• _Exercise objective_
No pictures go in the copy; everything else in the records below must be output exactly.

• _Material for this exercise_
——————

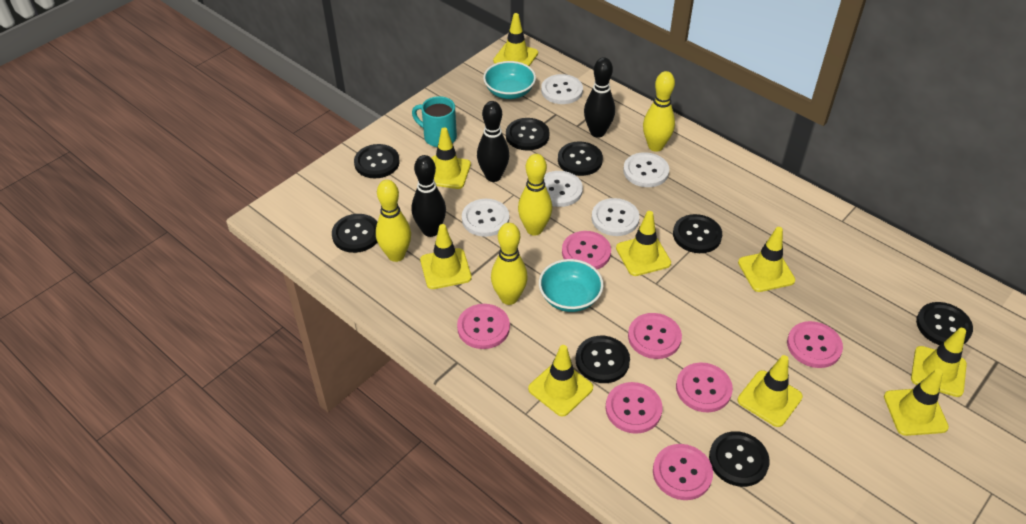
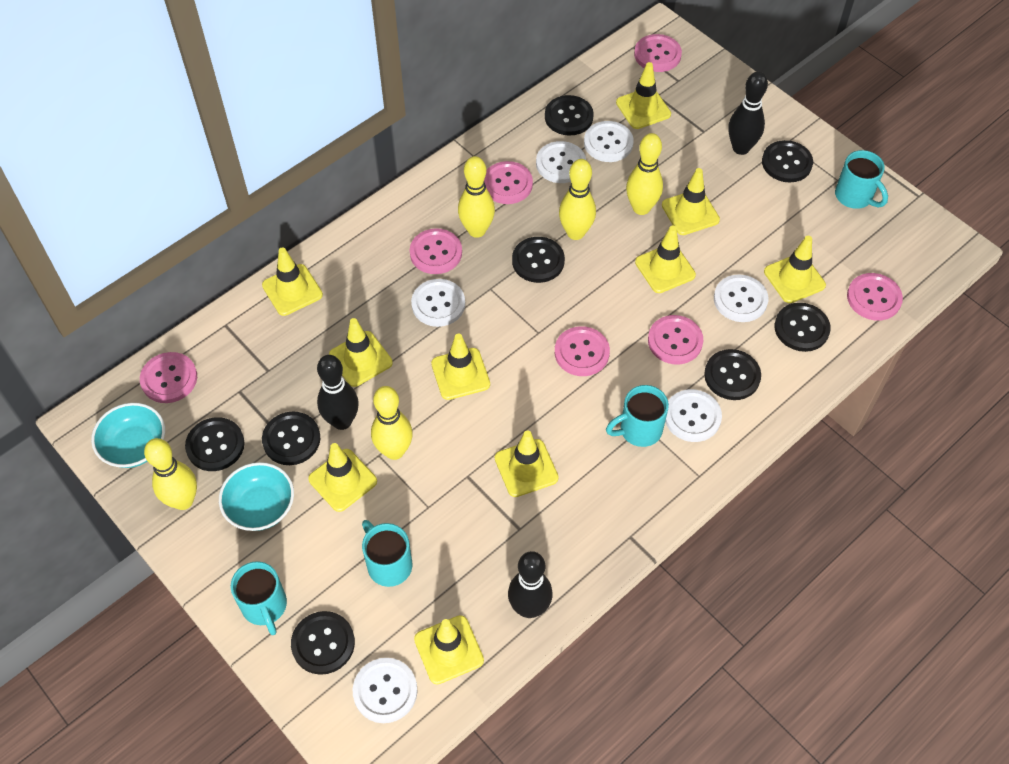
turquoise mug: 1 -> 4
white button: 5 -> 6
yellow bowling pin: 4 -> 5
yellow traffic cone: 9 -> 10

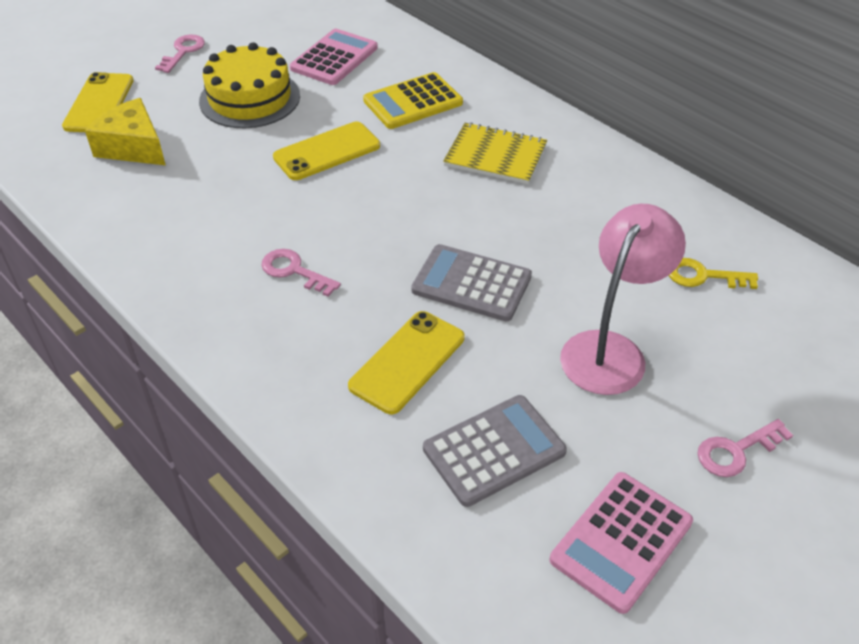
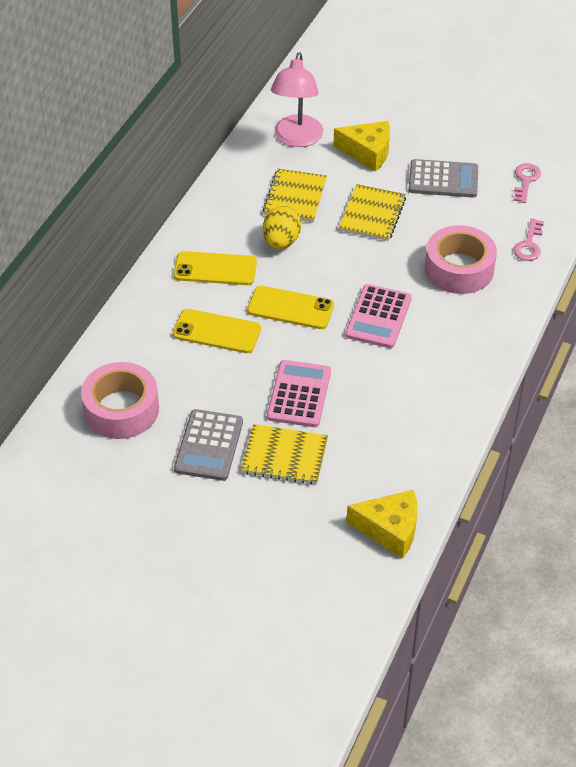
pink key: 3 -> 2
pink tape: 0 -> 2
yellow cake: 1 -> 0
yellow calculator: 1 -> 0
yellow cheese: 1 -> 2
yellow egg: 0 -> 1
yellow key: 1 -> 0
yellow notebook: 1 -> 3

——————

• _Solution below_
turquoise mug: 1 -> 4
white button: 5 -> 6
yellow bowling pin: 4 -> 5
yellow traffic cone: 9 -> 10

pink key: 3 -> 2
pink tape: 0 -> 2
yellow cake: 1 -> 0
yellow calculator: 1 -> 0
yellow cheese: 1 -> 2
yellow egg: 0 -> 1
yellow key: 1 -> 0
yellow notebook: 1 -> 3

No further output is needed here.